**EXTRACTED RECORDS**
Start of Block
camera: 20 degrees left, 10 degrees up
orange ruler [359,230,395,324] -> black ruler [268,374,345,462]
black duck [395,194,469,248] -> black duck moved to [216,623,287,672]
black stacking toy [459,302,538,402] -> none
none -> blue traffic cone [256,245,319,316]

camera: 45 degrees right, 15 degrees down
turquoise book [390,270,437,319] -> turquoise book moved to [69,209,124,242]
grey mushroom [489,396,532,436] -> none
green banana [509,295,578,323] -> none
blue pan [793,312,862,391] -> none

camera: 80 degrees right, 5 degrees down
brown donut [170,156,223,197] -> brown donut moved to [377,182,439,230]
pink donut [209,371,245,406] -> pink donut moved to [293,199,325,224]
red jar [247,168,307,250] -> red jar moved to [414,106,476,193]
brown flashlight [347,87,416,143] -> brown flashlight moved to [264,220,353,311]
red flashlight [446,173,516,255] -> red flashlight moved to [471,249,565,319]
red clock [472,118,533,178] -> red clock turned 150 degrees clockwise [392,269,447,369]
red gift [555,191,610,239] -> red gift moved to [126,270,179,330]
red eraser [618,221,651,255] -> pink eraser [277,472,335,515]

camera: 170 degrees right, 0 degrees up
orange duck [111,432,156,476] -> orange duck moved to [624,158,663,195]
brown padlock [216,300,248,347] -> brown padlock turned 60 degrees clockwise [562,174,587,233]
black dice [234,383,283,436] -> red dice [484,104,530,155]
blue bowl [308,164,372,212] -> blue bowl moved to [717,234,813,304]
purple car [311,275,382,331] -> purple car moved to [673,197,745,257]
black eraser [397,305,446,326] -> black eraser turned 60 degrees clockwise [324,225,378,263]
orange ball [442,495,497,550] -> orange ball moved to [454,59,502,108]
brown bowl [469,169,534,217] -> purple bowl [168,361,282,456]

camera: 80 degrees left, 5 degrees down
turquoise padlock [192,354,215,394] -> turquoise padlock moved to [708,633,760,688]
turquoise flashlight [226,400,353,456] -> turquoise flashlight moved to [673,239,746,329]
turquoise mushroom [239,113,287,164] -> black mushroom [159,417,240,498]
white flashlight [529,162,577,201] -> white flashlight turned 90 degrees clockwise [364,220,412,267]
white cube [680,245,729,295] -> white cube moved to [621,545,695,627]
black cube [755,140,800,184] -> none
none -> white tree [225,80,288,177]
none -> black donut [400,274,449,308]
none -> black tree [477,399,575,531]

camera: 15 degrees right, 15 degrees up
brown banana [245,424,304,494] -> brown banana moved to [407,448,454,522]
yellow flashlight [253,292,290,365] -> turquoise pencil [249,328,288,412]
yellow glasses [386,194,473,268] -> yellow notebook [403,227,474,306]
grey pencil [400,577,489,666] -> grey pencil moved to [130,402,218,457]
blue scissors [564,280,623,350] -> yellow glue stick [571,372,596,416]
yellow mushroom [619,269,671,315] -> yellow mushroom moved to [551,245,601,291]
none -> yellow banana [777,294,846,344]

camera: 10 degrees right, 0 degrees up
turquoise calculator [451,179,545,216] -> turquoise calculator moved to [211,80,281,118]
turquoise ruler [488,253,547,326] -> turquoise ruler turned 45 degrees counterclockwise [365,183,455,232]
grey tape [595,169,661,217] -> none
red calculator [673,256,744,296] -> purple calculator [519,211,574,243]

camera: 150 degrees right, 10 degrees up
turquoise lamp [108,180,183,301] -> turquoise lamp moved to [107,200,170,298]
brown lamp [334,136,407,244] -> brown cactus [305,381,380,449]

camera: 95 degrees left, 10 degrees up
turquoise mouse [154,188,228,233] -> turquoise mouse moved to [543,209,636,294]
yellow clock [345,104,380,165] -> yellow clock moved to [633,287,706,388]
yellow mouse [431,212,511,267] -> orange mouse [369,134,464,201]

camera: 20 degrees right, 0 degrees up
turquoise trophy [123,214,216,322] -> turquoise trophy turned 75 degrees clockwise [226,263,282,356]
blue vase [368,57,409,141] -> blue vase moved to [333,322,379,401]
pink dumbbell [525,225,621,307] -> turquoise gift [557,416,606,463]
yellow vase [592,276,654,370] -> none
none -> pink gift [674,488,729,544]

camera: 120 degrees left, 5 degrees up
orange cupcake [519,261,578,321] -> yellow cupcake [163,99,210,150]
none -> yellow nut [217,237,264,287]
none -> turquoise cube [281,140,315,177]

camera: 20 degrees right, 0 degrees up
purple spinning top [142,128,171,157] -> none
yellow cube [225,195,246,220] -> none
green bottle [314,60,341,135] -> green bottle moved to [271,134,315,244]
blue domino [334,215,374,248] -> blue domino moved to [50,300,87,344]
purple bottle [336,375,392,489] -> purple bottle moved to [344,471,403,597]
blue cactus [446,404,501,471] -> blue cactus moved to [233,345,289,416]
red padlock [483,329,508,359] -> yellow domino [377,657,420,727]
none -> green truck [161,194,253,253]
End of Block
**PROBLEM**
In the data above, find the line with "blue bowl [308,164,372,212]" and the line with "yellow flashlight [253,292,290,365]". Retype both, plus every line between them, exactly.

**RESULT OF THIS TASK**
blue bowl [308,164,372,212] -> blue bowl moved to [717,234,813,304]
purple car [311,275,382,331] -> purple car moved to [673,197,745,257]
black eraser [397,305,446,326] -> black eraser turned 60 degrees clockwise [324,225,378,263]
orange ball [442,495,497,550] -> orange ball moved to [454,59,502,108]
brown bowl [469,169,534,217] -> purple bowl [168,361,282,456]

camera: 80 degrees left, 5 degrees down
turquoise padlock [192,354,215,394] -> turquoise padlock moved to [708,633,760,688]
turquoise flashlight [226,400,353,456] -> turquoise flashlight moved to [673,239,746,329]
turquoise mushroom [239,113,287,164] -> black mushroom [159,417,240,498]
white flashlight [529,162,577,201] -> white flashlight turned 90 degrees clockwise [364,220,412,267]
white cube [680,245,729,295] -> white cube moved to [621,545,695,627]
black cube [755,140,800,184] -> none
none -> white tree [225,80,288,177]
none -> black donut [400,274,449,308]
none -> black tree [477,399,575,531]

camera: 15 degrees right, 15 degrees up
brown banana [245,424,304,494] -> brown banana moved to [407,448,454,522]
yellow flashlight [253,292,290,365] -> turquoise pencil [249,328,288,412]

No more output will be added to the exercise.